◆ Your assignment: Word for word, restate the entries below, but exclude the images.

====== Given data

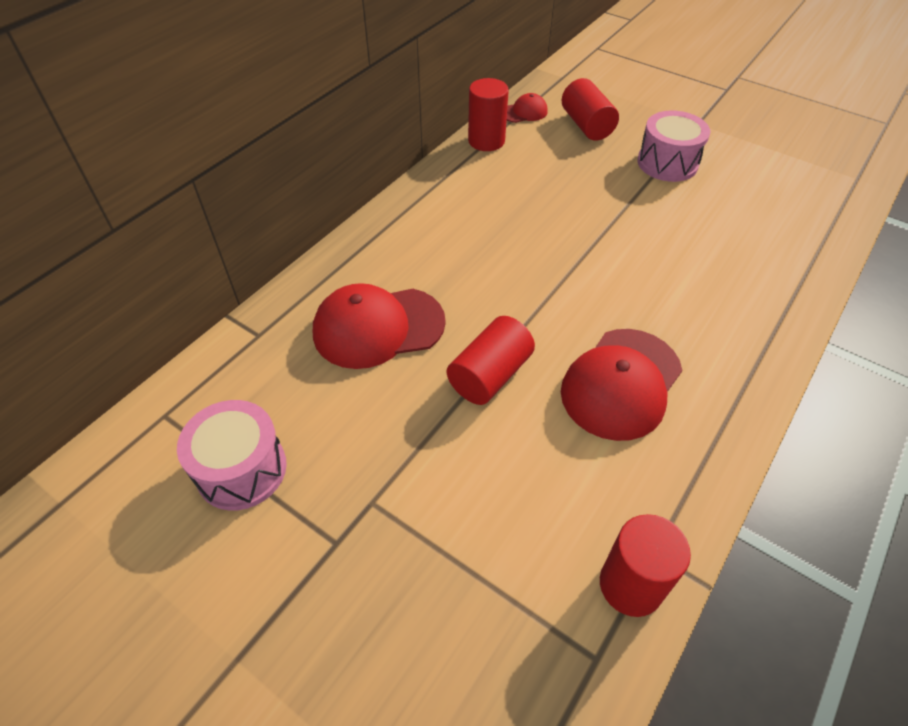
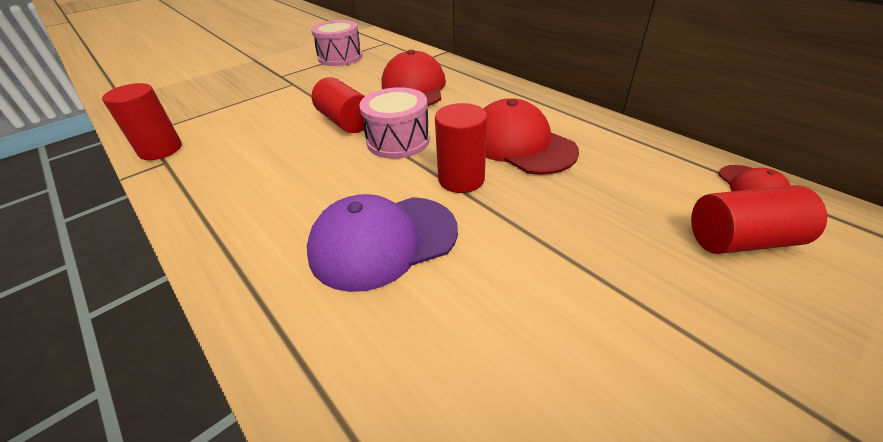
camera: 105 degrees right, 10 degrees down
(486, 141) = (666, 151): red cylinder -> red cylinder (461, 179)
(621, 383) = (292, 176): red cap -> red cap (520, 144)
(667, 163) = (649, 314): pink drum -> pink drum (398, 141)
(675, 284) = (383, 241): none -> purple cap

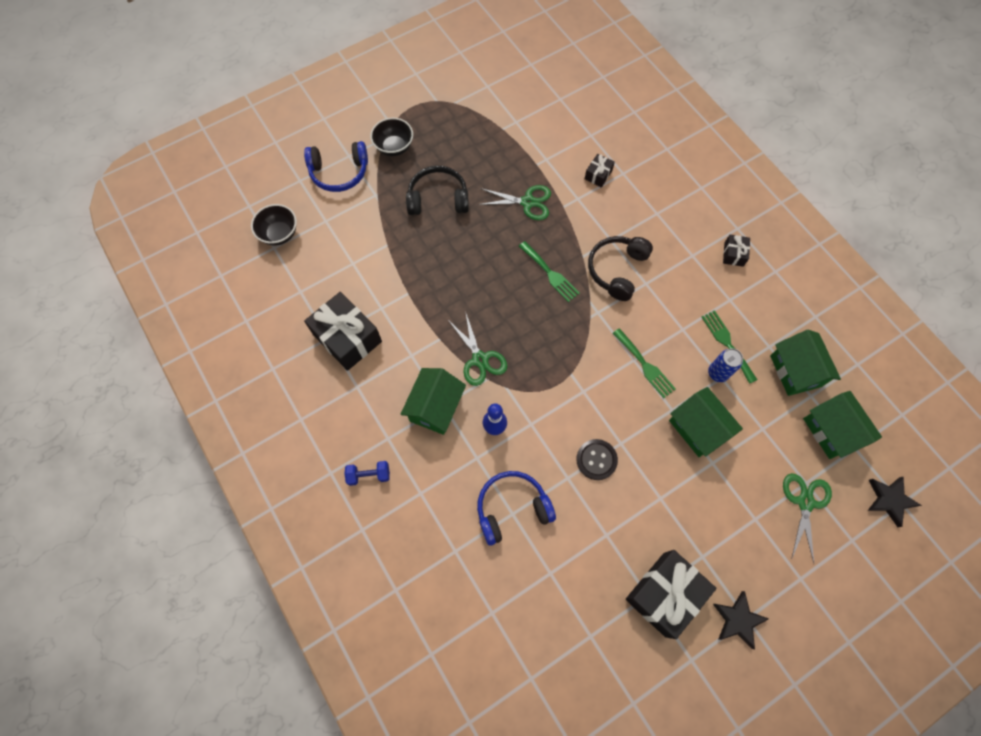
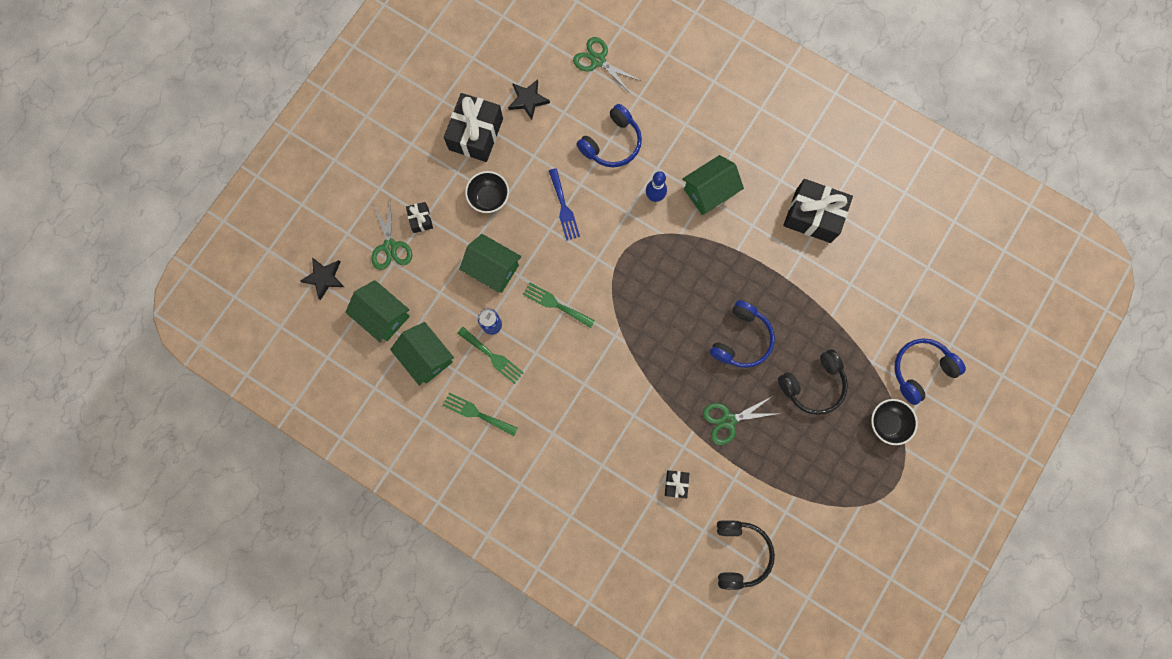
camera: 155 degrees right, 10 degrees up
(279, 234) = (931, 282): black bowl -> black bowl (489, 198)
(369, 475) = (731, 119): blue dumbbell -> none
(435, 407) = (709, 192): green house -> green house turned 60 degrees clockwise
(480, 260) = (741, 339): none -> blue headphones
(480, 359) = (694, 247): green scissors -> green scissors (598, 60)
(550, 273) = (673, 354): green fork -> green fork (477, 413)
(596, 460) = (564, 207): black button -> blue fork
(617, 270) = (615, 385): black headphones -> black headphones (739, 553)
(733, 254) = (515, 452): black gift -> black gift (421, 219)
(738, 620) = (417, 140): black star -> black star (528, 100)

============

◆ Answer to this exercise:
camera: 105 degrees right, 10 degrees down
(486, 141) = (666, 151): red cylinder -> red cylinder (461, 179)
(621, 383) = (292, 176): red cap -> red cap (520, 144)
(667, 163) = (649, 314): pink drum -> pink drum (398, 141)
(675, 284) = (383, 241): none -> purple cap

camera: 155 degrees right, 10 degrees up
(279, 234) = (931, 282): black bowl -> black bowl (489, 198)
(369, 475) = (731, 119): blue dumbbell -> none
(435, 407) = (709, 192): green house -> green house turned 60 degrees clockwise
(480, 260) = (741, 339): none -> blue headphones
(480, 359) = (694, 247): green scissors -> green scissors (598, 60)
(550, 273) = (673, 354): green fork -> green fork (477, 413)
(596, 460) = (564, 207): black button -> blue fork
(617, 270) = (615, 385): black headphones -> black headphones (739, 553)
(733, 254) = (515, 452): black gift -> black gift (421, 219)
(738, 620) = (417, 140): black star -> black star (528, 100)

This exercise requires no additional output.